Which lines of the data below include the string "semicircle"? Return each of them.
-- PROVIDED RECORDS follows --
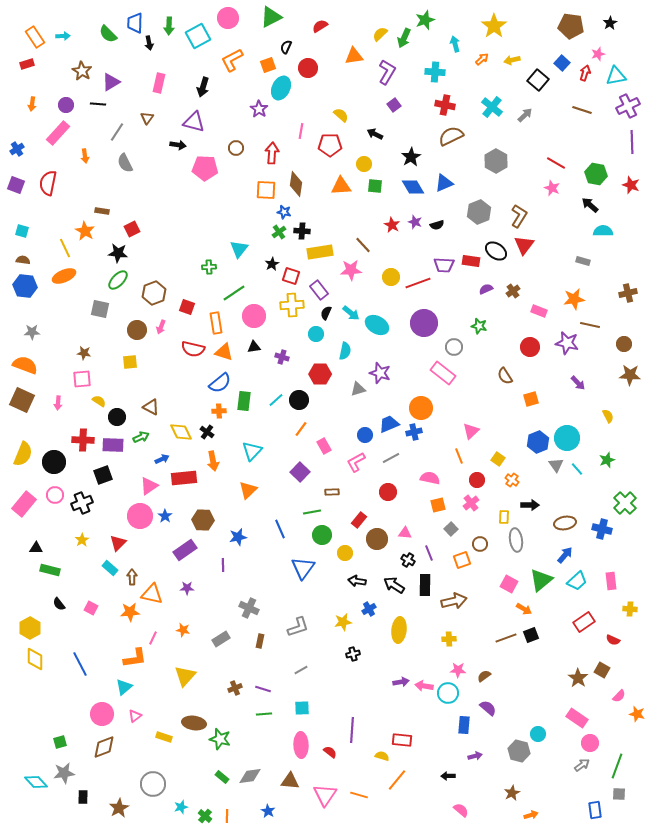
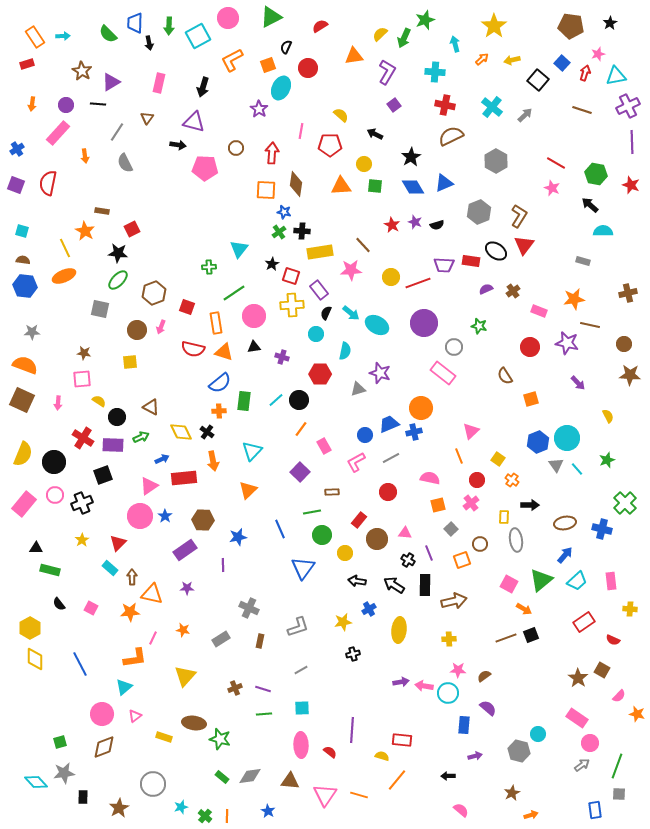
red cross at (83, 440): moved 2 px up; rotated 30 degrees clockwise
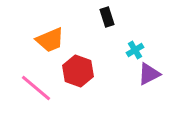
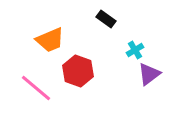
black rectangle: moved 1 px left, 2 px down; rotated 36 degrees counterclockwise
purple triangle: rotated 10 degrees counterclockwise
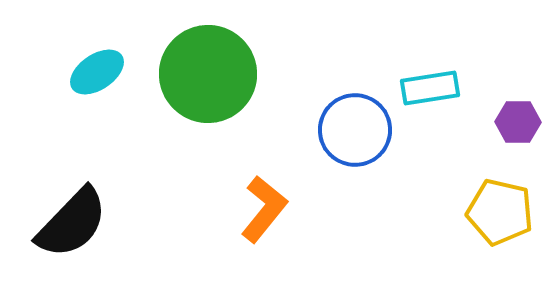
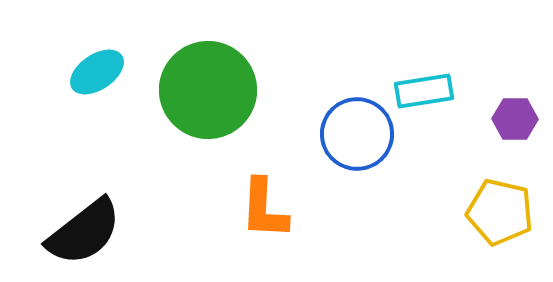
green circle: moved 16 px down
cyan rectangle: moved 6 px left, 3 px down
purple hexagon: moved 3 px left, 3 px up
blue circle: moved 2 px right, 4 px down
orange L-shape: rotated 144 degrees clockwise
black semicircle: moved 12 px right, 9 px down; rotated 8 degrees clockwise
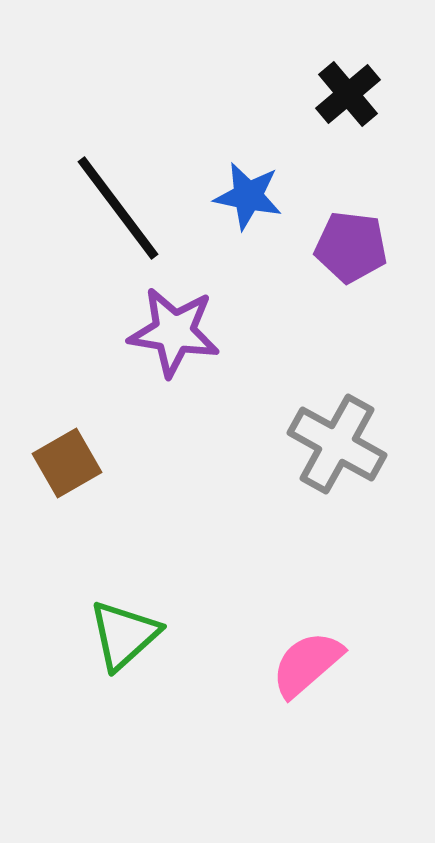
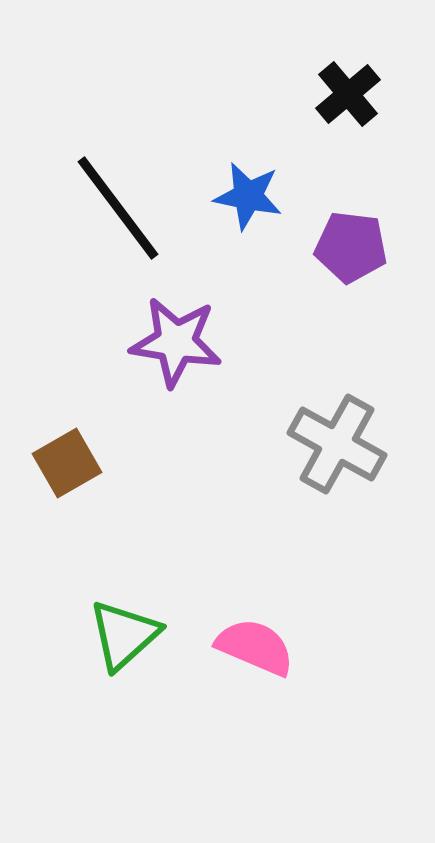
purple star: moved 2 px right, 10 px down
pink semicircle: moved 52 px left, 17 px up; rotated 64 degrees clockwise
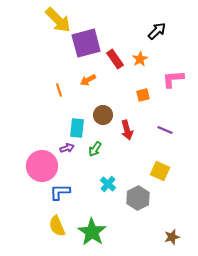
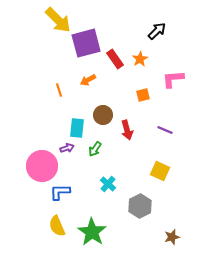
gray hexagon: moved 2 px right, 8 px down
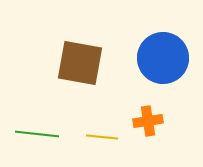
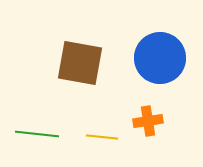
blue circle: moved 3 px left
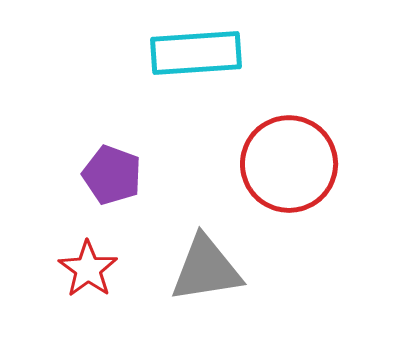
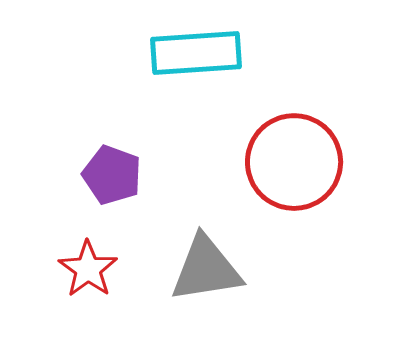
red circle: moved 5 px right, 2 px up
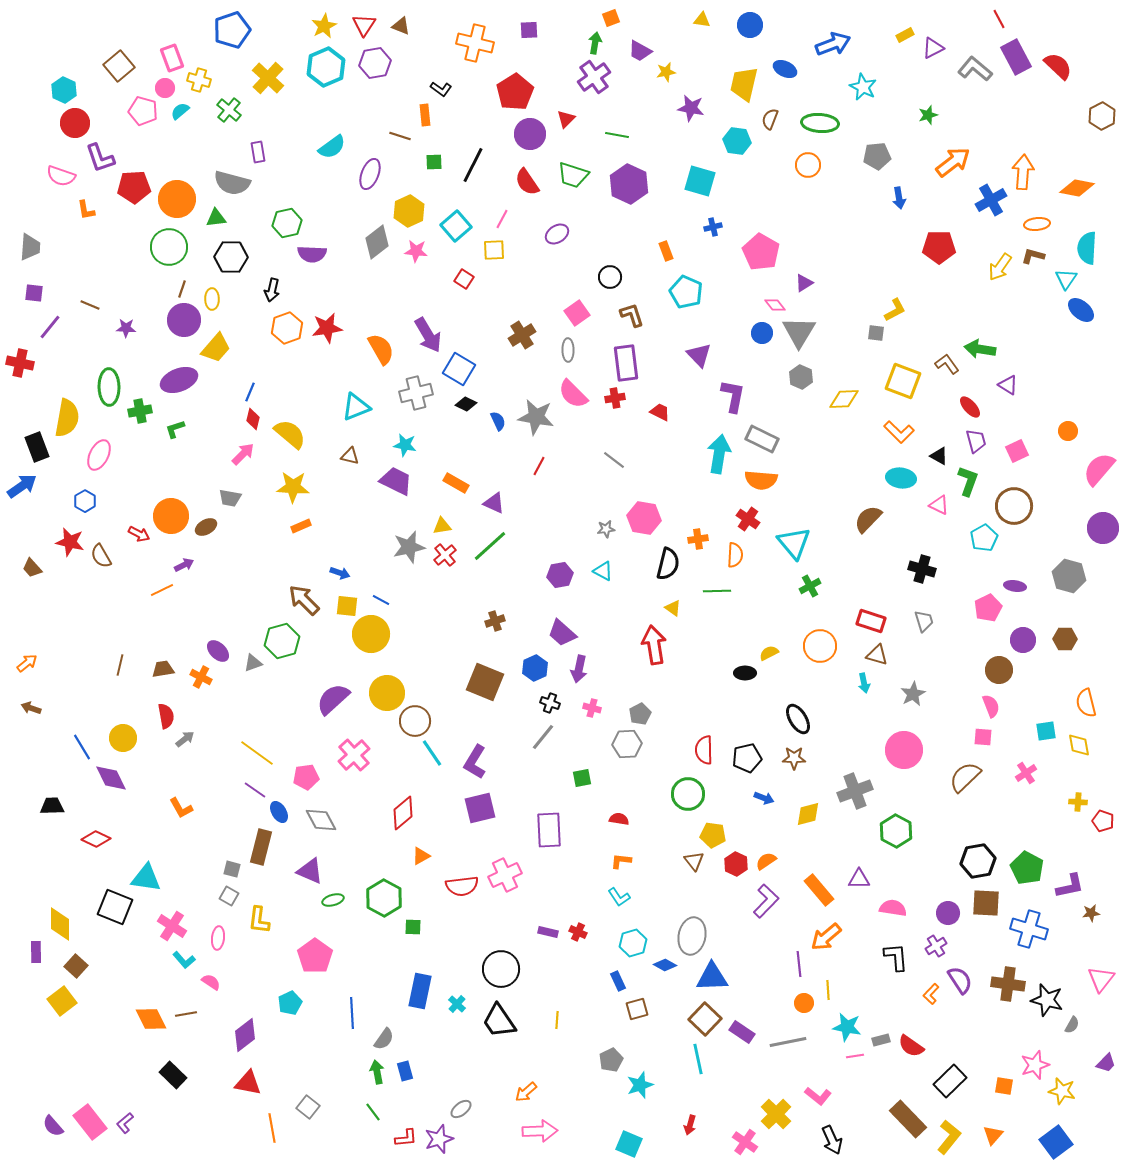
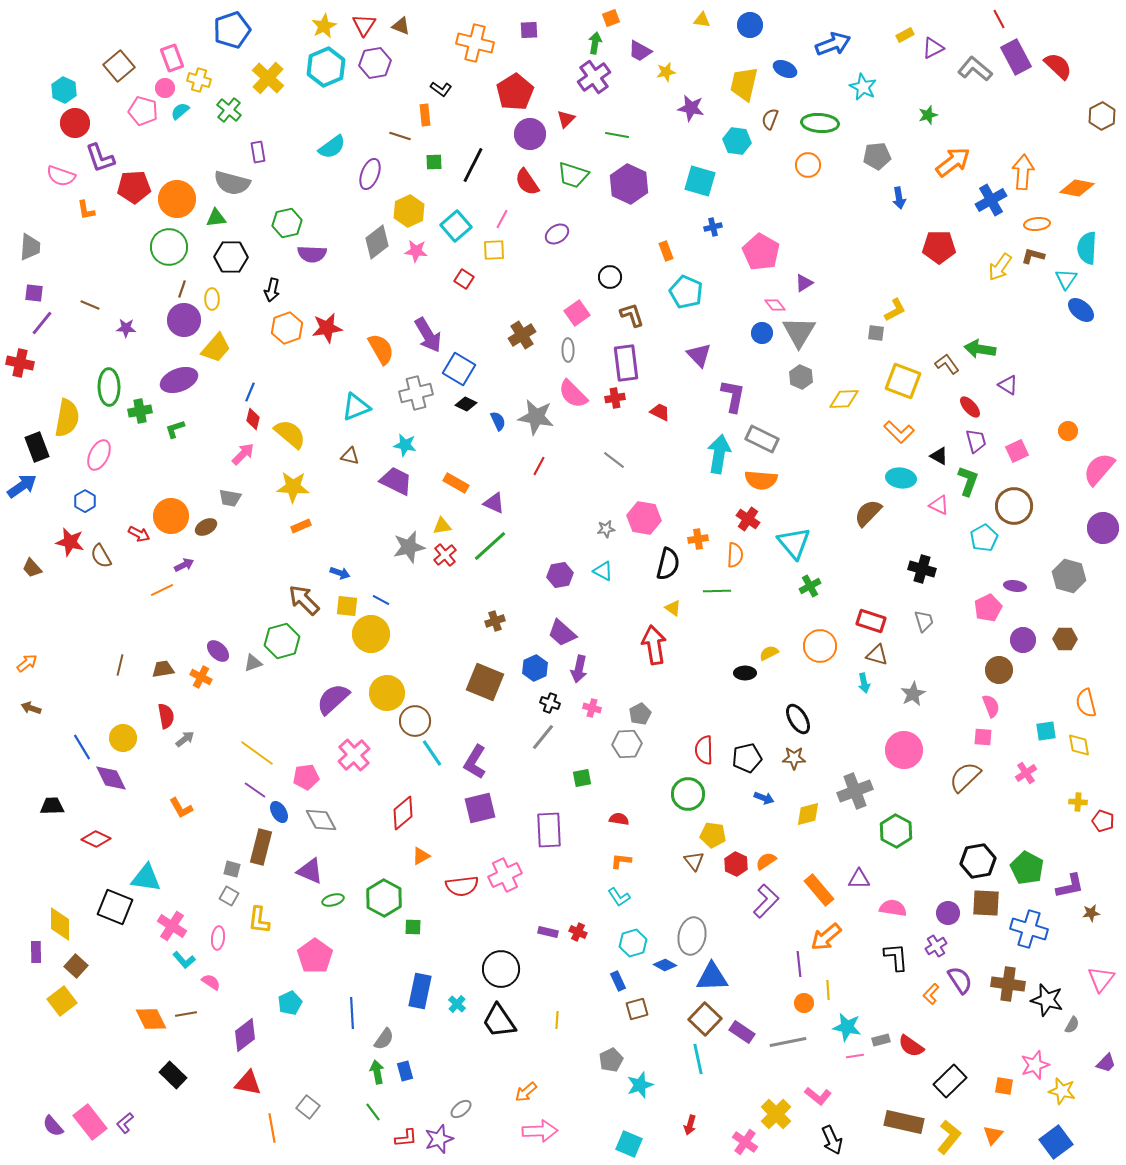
purple line at (50, 327): moved 8 px left, 4 px up
brown semicircle at (868, 519): moved 6 px up
brown rectangle at (908, 1119): moved 4 px left, 3 px down; rotated 33 degrees counterclockwise
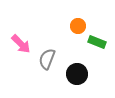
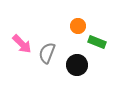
pink arrow: moved 1 px right
gray semicircle: moved 6 px up
black circle: moved 9 px up
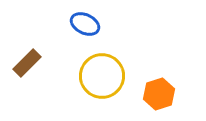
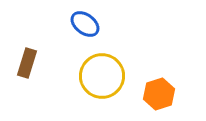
blue ellipse: rotated 12 degrees clockwise
brown rectangle: rotated 28 degrees counterclockwise
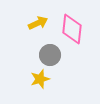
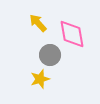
yellow arrow: rotated 108 degrees counterclockwise
pink diamond: moved 5 px down; rotated 16 degrees counterclockwise
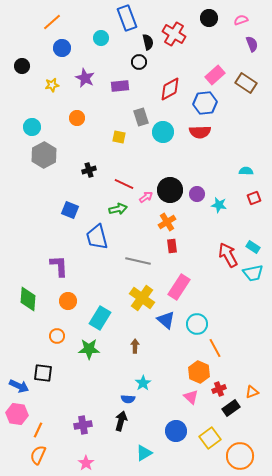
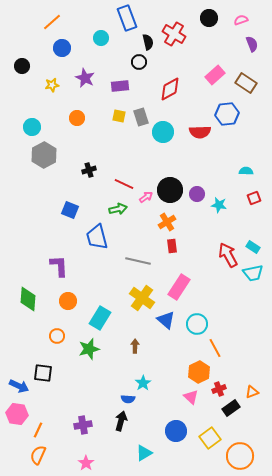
blue hexagon at (205, 103): moved 22 px right, 11 px down
yellow square at (119, 137): moved 21 px up
green star at (89, 349): rotated 15 degrees counterclockwise
orange hexagon at (199, 372): rotated 10 degrees clockwise
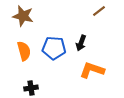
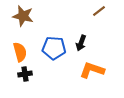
orange semicircle: moved 4 px left, 1 px down
black cross: moved 6 px left, 14 px up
-- PROVIDED RECORDS concluded --
COMPLETED TASK
black semicircle: moved 12 px right, 9 px down; rotated 8 degrees clockwise
pink semicircle: moved 52 px left, 17 px up; rotated 64 degrees clockwise
brown semicircle at (868, 519): moved 6 px up
gray semicircle: moved 6 px up
orange semicircle: moved 4 px left, 1 px down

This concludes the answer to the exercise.